> [EXERCISE DESCRIPTION] Find all lines with the word "buffer" in the material, then copy them.
DATA TO EXAMINE: Begin
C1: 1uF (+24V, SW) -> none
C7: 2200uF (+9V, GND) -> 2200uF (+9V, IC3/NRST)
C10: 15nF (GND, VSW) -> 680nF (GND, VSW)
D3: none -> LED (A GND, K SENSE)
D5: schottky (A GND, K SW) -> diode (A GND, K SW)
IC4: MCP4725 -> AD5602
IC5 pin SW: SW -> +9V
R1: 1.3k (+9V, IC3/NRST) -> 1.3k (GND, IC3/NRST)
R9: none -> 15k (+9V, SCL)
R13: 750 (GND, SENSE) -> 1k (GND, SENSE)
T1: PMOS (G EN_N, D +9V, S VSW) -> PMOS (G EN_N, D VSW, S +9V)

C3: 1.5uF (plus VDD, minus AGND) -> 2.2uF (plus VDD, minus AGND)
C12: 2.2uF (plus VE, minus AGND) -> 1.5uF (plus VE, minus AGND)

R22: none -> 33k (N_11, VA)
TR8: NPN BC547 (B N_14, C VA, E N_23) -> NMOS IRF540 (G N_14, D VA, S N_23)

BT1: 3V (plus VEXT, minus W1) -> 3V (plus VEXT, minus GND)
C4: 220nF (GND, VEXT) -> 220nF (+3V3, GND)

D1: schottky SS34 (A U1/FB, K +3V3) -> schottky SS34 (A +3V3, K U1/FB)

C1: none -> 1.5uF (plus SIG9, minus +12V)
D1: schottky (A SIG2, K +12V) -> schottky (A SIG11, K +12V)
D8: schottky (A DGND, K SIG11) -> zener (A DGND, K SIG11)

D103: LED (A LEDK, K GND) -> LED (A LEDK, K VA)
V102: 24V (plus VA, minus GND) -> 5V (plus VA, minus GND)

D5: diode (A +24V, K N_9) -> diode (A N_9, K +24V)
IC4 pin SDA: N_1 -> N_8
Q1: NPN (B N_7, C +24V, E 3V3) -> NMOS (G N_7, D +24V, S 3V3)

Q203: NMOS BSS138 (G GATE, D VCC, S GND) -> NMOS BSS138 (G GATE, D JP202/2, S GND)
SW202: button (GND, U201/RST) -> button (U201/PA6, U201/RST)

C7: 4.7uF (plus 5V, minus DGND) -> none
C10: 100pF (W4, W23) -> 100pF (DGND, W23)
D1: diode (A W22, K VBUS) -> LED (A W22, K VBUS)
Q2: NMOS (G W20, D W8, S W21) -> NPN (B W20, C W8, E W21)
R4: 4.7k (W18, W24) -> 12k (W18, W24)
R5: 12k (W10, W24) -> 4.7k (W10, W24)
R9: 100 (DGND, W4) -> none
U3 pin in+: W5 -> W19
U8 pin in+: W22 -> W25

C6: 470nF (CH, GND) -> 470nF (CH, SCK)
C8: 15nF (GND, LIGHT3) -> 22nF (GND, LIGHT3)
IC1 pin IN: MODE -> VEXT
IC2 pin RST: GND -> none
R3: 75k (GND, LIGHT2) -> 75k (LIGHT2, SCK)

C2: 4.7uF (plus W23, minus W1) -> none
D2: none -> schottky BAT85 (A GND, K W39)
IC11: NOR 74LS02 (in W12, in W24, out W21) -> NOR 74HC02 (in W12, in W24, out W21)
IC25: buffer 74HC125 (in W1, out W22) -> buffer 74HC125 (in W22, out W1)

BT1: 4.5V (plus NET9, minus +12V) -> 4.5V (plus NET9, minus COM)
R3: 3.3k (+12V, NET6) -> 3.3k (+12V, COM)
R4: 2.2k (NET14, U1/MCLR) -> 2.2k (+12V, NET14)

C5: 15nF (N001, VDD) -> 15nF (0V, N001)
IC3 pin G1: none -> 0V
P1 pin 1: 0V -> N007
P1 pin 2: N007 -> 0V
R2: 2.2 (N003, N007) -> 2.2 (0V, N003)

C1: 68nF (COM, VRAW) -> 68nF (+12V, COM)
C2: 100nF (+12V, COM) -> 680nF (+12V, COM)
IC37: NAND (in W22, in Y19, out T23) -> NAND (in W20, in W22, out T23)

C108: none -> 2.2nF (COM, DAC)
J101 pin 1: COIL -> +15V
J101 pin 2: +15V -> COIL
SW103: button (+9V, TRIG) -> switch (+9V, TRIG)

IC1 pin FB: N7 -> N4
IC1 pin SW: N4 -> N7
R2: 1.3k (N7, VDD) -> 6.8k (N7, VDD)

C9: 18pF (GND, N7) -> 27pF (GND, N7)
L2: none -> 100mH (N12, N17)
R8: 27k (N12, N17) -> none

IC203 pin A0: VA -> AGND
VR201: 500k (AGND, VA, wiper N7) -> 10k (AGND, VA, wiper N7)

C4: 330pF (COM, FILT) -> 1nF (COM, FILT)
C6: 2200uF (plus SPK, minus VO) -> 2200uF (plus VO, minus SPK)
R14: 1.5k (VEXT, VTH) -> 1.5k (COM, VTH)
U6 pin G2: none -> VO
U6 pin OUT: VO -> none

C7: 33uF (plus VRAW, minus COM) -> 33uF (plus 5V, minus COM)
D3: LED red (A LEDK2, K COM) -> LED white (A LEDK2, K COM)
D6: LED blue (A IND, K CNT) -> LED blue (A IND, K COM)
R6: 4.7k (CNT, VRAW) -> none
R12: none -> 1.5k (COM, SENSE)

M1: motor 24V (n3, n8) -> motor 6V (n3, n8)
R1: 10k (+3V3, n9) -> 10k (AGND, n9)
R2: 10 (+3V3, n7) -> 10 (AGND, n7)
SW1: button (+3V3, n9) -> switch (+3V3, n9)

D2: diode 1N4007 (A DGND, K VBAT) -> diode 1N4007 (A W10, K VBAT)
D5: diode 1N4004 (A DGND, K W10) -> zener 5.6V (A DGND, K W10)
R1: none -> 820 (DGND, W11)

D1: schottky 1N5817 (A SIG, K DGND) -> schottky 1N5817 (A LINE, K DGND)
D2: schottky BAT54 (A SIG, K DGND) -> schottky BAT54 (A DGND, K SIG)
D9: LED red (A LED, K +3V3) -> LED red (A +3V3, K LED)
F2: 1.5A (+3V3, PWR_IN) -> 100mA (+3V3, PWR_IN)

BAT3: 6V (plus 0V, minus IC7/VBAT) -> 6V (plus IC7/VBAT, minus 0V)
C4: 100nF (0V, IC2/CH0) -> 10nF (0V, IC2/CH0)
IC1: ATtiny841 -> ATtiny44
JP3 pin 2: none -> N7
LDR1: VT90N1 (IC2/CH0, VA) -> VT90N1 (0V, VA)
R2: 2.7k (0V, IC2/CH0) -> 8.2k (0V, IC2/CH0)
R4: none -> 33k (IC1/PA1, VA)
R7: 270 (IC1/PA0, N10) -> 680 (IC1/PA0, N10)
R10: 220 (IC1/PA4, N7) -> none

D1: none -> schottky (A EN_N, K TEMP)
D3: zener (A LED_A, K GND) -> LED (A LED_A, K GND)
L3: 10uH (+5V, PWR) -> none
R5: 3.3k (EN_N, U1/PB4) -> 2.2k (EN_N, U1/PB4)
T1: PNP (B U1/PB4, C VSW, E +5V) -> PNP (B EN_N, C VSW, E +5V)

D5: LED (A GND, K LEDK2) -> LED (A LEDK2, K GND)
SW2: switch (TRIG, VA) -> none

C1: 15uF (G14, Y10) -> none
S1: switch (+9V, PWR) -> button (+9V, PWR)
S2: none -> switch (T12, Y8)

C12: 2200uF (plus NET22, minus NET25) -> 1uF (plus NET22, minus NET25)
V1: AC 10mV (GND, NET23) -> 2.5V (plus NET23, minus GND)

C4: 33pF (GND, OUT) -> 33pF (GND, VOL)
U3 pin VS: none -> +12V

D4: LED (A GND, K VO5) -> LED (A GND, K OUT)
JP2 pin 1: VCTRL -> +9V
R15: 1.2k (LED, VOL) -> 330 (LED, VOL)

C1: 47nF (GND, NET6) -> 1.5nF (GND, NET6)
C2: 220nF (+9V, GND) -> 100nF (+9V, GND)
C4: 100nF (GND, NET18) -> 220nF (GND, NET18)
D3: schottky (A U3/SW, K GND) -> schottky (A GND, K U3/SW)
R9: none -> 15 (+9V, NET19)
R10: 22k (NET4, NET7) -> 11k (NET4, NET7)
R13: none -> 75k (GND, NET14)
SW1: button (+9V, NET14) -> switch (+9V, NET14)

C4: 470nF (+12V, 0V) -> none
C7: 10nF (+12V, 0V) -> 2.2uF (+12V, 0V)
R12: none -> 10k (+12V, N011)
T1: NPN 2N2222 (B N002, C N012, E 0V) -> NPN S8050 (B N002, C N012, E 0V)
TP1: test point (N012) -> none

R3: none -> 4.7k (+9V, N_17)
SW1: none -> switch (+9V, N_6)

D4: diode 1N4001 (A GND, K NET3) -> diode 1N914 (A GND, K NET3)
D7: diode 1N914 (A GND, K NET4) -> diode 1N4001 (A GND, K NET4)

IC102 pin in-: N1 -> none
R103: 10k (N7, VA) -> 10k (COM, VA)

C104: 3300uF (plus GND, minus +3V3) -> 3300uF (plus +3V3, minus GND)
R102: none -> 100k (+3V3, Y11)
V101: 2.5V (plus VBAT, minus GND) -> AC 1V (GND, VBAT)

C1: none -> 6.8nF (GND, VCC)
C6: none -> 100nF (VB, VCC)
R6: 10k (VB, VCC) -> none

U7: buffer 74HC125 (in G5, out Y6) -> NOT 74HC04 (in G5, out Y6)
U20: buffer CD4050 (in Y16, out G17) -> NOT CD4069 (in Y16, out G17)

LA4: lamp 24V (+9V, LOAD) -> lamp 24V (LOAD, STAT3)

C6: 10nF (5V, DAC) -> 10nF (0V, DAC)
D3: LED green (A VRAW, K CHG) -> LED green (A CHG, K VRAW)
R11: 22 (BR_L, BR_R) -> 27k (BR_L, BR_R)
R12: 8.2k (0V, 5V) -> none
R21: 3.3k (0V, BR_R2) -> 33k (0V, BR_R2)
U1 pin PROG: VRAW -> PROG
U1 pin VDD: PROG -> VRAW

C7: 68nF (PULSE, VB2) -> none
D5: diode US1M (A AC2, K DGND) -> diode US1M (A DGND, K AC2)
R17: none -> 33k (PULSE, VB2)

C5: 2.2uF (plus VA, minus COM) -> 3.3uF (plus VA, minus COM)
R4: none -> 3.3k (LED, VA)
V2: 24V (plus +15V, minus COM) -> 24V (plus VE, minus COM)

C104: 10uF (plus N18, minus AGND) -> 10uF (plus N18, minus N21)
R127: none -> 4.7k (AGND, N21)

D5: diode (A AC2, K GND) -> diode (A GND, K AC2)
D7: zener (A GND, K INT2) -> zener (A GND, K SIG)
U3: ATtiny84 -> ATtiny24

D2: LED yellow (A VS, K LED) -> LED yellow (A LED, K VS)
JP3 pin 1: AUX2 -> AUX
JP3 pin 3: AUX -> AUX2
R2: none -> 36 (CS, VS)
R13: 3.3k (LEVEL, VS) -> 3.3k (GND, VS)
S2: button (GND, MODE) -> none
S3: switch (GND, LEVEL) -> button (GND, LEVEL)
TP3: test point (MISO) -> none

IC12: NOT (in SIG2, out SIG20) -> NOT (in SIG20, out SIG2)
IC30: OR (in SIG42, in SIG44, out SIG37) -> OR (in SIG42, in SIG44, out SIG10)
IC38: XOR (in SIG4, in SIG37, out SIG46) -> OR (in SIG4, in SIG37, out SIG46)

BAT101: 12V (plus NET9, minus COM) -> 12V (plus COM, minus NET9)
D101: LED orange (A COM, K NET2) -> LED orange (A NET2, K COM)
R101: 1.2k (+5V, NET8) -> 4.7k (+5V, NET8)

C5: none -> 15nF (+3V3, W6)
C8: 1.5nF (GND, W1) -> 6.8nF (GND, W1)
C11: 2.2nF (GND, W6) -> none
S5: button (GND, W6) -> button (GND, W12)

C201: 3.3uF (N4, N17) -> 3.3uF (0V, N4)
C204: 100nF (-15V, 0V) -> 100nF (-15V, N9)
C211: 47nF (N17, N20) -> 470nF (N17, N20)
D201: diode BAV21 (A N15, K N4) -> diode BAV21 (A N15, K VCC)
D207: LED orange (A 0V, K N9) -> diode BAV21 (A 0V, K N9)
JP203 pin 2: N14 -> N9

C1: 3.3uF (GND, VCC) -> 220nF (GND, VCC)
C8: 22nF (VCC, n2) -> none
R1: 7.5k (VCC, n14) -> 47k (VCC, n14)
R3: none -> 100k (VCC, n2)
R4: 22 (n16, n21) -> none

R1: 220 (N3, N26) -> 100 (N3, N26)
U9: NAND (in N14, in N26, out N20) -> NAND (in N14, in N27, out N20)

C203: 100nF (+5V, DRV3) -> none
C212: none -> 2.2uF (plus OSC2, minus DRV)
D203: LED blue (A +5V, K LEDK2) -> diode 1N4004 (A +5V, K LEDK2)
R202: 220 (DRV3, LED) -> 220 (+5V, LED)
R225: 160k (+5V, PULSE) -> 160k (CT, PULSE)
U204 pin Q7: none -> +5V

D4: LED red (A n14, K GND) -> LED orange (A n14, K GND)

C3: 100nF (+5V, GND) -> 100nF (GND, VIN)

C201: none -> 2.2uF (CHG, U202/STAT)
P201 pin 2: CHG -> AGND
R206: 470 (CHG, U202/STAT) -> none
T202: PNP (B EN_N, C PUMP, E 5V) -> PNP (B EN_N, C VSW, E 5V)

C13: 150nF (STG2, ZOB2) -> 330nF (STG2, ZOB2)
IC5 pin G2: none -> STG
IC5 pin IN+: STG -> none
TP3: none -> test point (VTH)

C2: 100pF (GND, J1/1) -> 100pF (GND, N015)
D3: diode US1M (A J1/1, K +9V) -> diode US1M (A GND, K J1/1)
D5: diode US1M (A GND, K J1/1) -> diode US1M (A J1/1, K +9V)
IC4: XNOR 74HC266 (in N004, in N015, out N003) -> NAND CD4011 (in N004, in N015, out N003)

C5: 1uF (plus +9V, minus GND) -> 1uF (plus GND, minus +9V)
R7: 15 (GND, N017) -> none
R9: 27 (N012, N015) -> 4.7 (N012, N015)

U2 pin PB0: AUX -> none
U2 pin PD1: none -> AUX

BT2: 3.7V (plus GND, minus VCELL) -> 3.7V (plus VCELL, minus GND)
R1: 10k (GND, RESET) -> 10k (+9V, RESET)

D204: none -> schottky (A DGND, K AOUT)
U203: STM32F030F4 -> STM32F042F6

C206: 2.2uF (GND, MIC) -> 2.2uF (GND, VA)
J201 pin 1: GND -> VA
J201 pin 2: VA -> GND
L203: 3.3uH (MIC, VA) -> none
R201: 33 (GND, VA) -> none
DATA TO EXAMINE: End
> [RESULT OF THIS EXERCISE]
IC25: buffer 74HC125 (in W1, out W22) -> buffer 74HC125 (in W22, out W1)
U7: buffer 74HC125 (in G5, out Y6) -> NOT 74HC04 (in G5, out Y6)
U20: buffer CD4050 (in Y16, out G17) -> NOT CD4069 (in Y16, out G17)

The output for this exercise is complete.